任务目标:
统计下面材料中有几行含有字符串“kern”（区分大小写），只写出行数。

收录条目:
***

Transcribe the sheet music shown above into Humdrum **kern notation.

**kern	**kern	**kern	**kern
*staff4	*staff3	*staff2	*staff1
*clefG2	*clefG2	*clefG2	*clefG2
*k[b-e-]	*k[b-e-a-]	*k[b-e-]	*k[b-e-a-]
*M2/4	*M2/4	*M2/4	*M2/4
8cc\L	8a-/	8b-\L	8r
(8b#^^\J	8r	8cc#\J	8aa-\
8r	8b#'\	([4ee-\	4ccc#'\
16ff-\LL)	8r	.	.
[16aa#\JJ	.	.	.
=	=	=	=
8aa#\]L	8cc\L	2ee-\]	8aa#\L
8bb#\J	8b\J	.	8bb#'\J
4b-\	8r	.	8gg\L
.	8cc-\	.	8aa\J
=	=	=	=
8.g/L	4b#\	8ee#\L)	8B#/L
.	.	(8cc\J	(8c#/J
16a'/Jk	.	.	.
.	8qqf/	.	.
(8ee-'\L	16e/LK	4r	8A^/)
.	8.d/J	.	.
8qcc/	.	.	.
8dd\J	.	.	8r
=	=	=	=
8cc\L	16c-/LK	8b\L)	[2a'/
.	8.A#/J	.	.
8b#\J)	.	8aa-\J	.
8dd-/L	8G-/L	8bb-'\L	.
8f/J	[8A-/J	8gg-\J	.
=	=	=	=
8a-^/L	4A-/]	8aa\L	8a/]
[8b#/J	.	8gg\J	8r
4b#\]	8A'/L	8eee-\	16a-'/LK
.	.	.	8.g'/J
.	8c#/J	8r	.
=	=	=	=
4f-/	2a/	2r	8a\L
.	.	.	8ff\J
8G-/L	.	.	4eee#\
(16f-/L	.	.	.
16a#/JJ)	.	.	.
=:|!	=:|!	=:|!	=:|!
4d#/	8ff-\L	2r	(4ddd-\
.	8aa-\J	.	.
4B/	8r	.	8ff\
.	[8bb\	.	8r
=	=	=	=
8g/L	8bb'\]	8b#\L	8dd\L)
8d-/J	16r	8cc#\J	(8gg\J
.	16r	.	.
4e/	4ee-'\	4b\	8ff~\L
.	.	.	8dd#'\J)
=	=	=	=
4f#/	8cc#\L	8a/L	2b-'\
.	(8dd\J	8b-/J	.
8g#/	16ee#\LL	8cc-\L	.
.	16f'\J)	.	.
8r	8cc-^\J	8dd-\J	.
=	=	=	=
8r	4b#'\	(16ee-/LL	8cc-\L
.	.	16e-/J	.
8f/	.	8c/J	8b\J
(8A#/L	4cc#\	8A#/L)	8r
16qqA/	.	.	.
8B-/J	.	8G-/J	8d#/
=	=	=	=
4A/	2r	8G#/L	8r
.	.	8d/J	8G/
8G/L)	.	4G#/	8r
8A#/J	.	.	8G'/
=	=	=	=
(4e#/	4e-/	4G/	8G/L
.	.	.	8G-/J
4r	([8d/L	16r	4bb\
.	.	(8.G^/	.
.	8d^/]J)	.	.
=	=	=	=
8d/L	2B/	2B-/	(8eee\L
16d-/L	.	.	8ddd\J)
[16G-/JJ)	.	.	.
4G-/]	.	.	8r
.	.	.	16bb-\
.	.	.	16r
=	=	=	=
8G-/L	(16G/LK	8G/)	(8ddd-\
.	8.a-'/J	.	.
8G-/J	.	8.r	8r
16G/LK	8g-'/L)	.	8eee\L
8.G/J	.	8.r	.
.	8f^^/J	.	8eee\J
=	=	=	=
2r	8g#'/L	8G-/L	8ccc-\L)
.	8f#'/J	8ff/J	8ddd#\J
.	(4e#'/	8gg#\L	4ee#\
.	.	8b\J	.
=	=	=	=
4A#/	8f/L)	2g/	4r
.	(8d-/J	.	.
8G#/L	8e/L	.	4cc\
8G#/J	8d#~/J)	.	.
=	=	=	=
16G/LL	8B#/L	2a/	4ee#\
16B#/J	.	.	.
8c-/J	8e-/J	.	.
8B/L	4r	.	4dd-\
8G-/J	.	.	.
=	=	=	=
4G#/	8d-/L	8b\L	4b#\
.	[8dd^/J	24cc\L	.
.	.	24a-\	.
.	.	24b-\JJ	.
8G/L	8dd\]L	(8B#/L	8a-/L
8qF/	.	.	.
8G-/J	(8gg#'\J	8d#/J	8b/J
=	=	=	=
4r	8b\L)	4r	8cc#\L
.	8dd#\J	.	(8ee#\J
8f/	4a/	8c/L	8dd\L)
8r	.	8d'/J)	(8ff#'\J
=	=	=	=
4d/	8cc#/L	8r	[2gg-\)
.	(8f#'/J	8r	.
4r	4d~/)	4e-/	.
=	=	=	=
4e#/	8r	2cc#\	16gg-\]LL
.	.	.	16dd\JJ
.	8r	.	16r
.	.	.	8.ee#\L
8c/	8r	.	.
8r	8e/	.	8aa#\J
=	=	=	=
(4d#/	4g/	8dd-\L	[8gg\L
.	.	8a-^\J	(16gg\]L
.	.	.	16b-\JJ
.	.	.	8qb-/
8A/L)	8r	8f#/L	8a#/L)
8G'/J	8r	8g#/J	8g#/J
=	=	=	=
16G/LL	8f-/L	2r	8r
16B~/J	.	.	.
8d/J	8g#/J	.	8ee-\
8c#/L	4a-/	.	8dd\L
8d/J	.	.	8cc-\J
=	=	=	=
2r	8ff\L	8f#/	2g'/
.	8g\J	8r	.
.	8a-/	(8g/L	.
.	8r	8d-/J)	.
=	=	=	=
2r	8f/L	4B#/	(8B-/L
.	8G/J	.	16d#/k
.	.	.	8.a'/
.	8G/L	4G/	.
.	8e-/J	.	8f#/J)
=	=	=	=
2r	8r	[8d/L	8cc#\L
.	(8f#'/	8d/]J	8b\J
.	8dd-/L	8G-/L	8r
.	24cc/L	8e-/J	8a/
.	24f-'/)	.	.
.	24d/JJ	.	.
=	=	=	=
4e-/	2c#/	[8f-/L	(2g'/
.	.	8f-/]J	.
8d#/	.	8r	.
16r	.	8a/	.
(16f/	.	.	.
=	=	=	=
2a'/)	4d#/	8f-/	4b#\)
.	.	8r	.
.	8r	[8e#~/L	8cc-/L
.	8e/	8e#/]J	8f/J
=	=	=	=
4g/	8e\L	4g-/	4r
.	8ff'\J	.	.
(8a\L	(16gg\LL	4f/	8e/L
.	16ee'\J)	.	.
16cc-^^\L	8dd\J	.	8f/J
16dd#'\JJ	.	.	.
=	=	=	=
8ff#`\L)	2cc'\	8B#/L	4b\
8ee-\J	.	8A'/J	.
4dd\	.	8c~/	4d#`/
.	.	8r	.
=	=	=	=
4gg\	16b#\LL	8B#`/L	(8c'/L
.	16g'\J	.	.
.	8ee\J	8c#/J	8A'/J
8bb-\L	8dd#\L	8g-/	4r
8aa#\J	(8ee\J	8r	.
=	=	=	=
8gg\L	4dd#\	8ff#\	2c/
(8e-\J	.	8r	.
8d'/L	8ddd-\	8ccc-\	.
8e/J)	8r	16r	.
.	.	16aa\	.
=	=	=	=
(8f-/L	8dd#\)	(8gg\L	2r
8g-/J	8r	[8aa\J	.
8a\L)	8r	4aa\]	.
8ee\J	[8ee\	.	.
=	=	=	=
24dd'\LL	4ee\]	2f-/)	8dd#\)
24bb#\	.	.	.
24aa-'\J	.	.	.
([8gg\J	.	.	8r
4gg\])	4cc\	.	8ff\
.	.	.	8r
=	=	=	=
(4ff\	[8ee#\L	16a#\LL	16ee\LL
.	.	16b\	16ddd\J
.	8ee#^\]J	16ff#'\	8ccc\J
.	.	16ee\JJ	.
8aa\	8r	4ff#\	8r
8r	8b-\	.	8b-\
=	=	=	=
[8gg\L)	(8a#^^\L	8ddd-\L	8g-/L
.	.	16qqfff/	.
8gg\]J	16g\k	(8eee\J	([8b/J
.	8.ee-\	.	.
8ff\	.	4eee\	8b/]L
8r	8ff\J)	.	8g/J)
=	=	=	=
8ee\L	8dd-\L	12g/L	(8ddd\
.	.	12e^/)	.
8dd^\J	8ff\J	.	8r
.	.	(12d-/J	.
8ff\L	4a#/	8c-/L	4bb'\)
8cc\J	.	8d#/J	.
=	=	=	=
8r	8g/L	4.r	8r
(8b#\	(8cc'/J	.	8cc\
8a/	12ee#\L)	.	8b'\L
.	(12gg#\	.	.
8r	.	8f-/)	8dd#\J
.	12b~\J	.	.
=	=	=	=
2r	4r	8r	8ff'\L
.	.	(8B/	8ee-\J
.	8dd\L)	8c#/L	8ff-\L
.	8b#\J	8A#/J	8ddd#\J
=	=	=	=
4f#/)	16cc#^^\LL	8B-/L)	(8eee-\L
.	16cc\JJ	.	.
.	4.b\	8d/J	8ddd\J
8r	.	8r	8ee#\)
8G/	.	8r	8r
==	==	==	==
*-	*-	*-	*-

***

正确答案:
2